#### [Provided data]
================================
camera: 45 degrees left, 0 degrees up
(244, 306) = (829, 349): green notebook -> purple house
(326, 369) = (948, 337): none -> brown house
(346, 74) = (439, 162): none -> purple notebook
================================
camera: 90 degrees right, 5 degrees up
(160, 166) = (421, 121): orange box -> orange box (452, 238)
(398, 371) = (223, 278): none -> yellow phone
================================
#### [What is required]
Using the listing above, copy exactly the line that contains "camera: 45 degrees left, 0 degrees up", the line that contains "(346, 74) = (439, 162): none", and each line that falls between them.

#### [Response to the exercise]
camera: 45 degrees left, 0 degrees up
(244, 306) = (829, 349): green notebook -> purple house
(326, 369) = (948, 337): none -> brown house
(346, 74) = (439, 162): none -> purple notebook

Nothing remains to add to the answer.